◆ **TASK OBJECTIVE**:
The answer is the exact text of every line from the one that contains "SD1 pin CS: none -> D12" to the final line of the entries below, with pictures left out.

+ + + + + + +

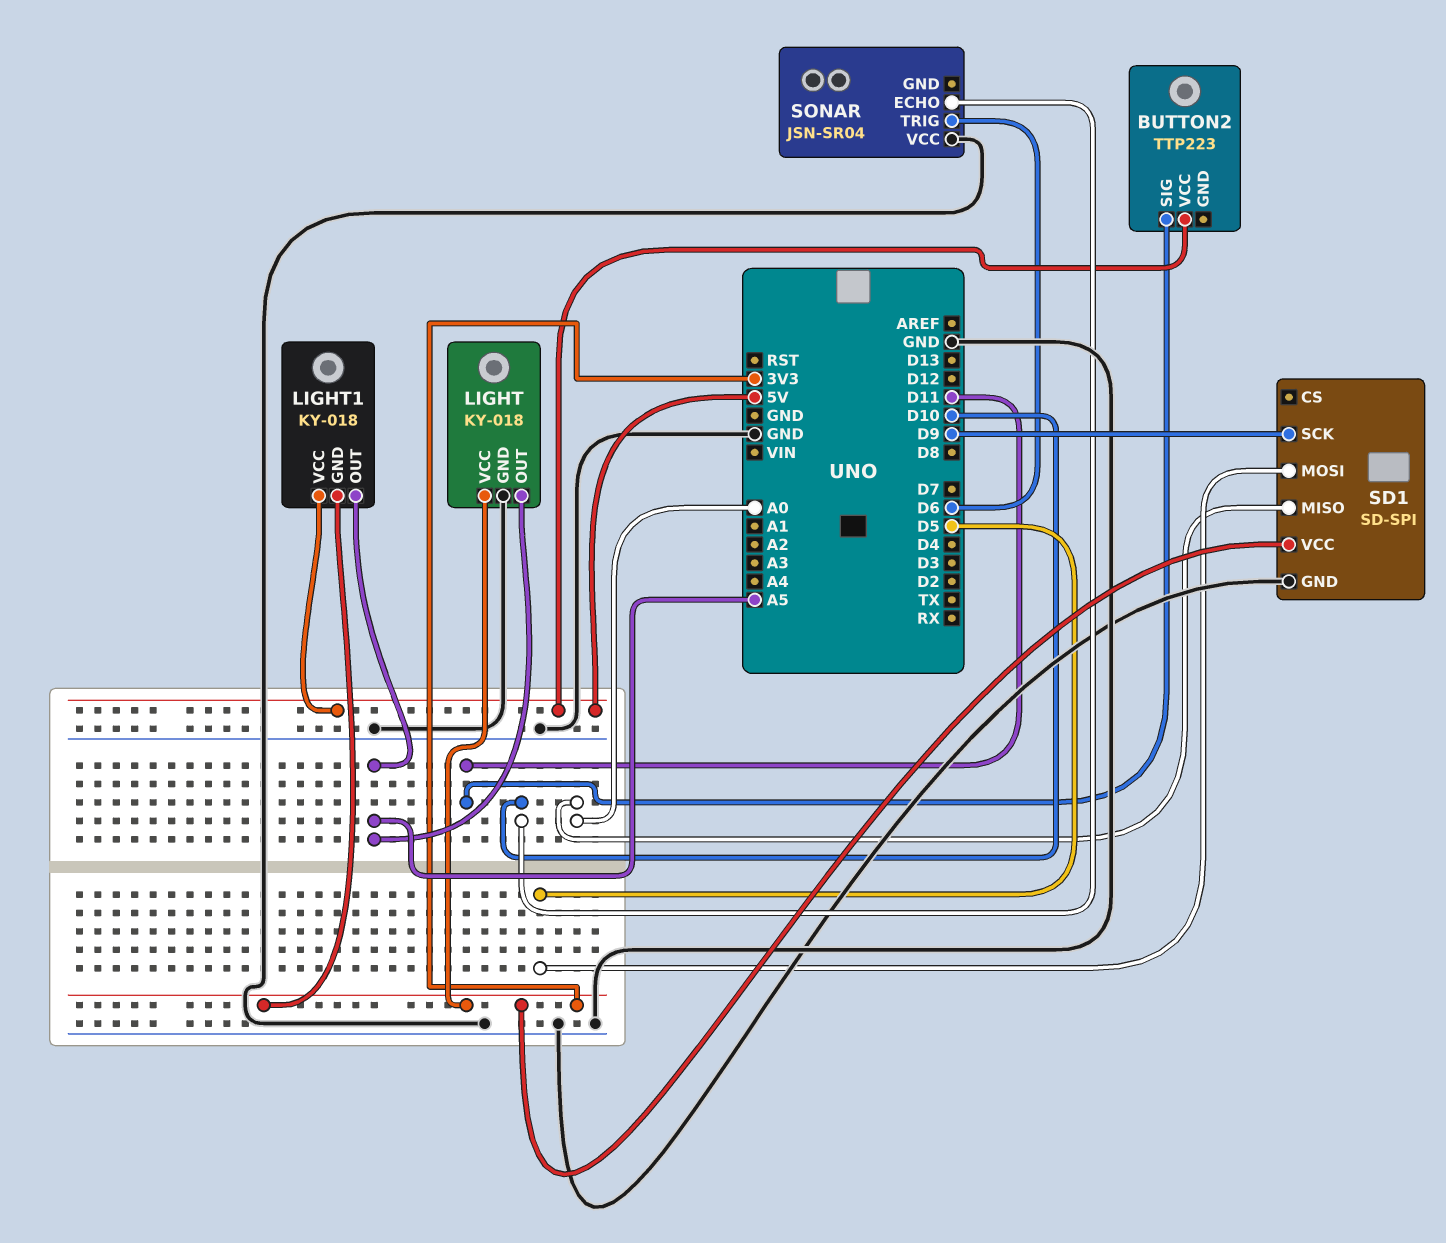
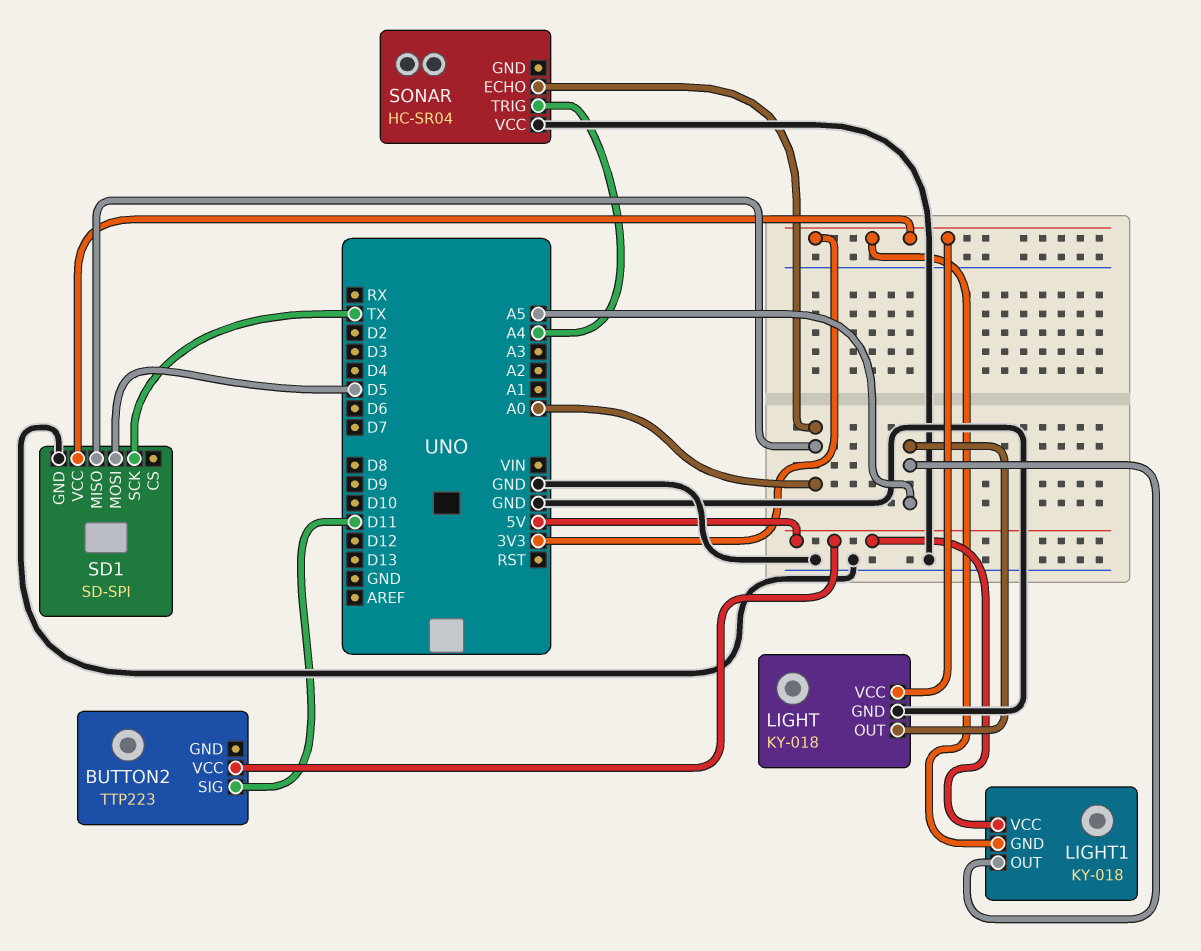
SD1 pin SCK: D9 -> TX
SONAR: JSN-SR04 -> HC-SR04
SONAR pin ECHO: D10 -> A0
SONAR pin TRIG: D6 -> A4

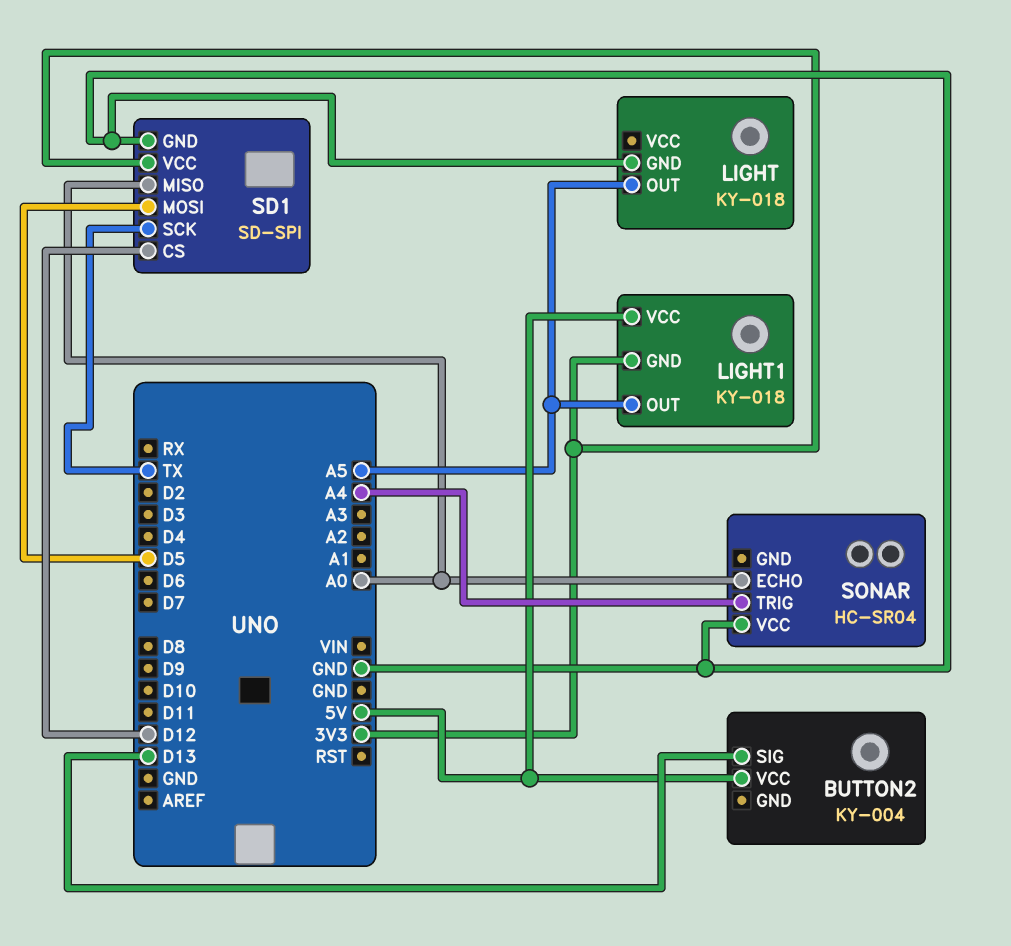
BUTTON2: TTP223 -> KY-004
BUTTON2 pin SIG: D11 -> D13
LIGHT pin VCC: 3V3 -> none
SD1 pin CS: none -> D12

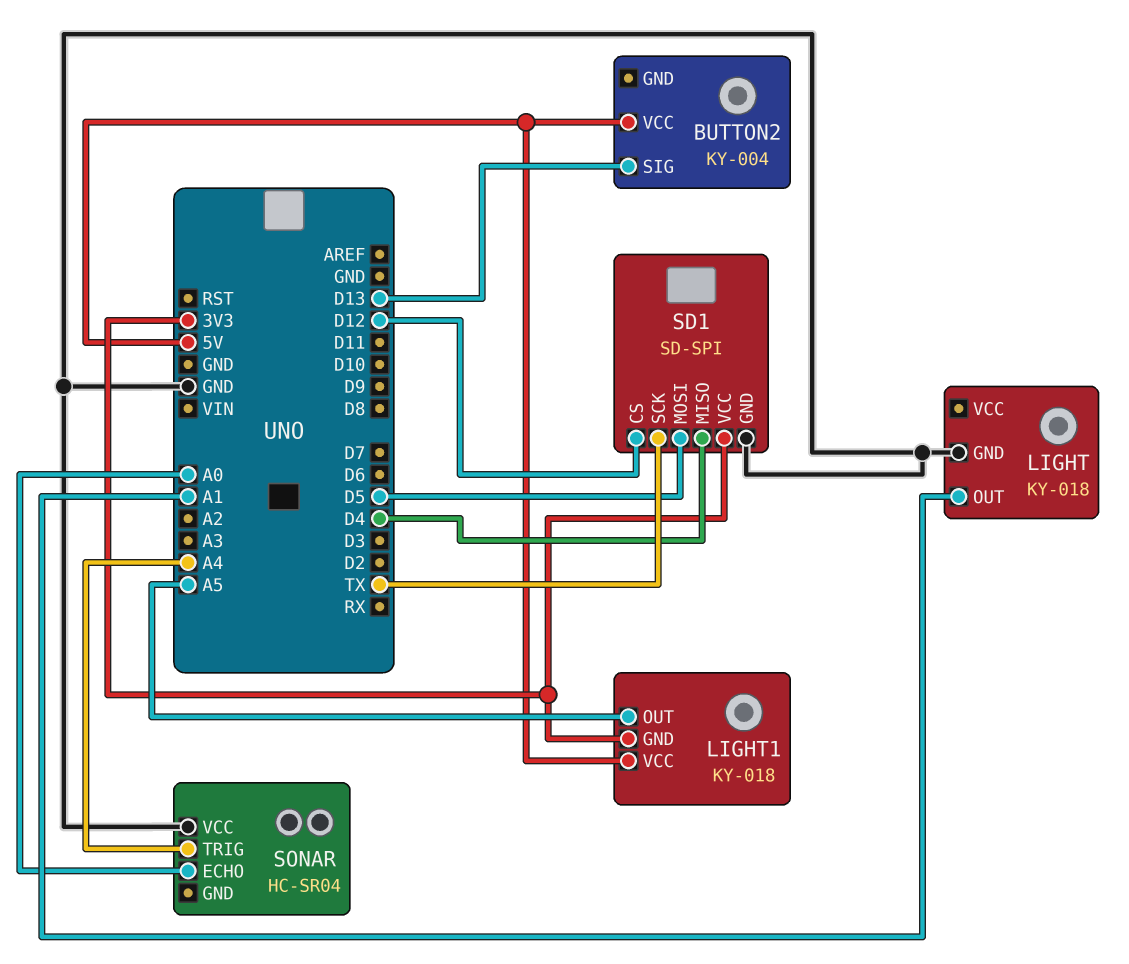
LIGHT pin OUT: A5 -> A1
SD1 pin MISO: A0 -> D4

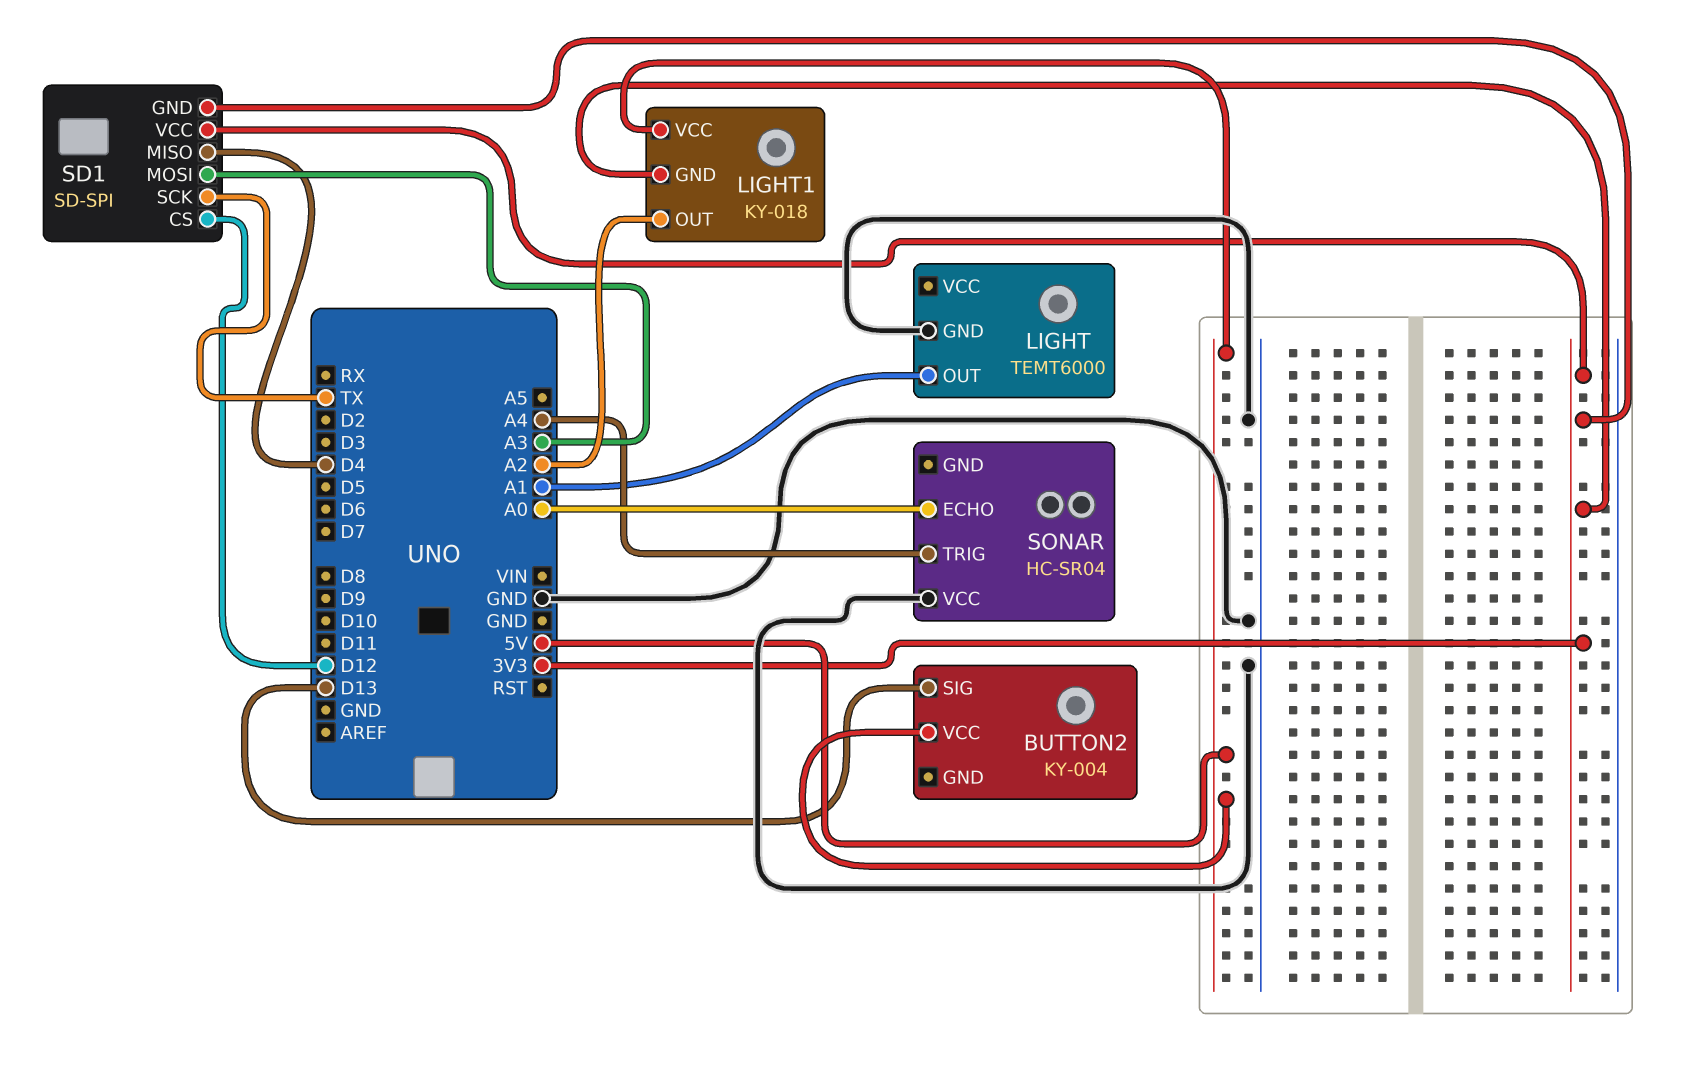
LIGHT: KY-018 -> TEMT6000
LIGHT1 pin OUT: A5 -> A2
SD1 pin GND: GND -> 3V3
SD1 pin MOSI: D5 -> A3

+ + + + + + +

◆ **REPLY**:
SD1 pin CS: none -> D12

LIGHT pin OUT: A5 -> A1
SD1 pin MISO: A0 -> D4

LIGHT: KY-018 -> TEMT6000
LIGHT1 pin OUT: A5 -> A2
SD1 pin GND: GND -> 3V3
SD1 pin MOSI: D5 -> A3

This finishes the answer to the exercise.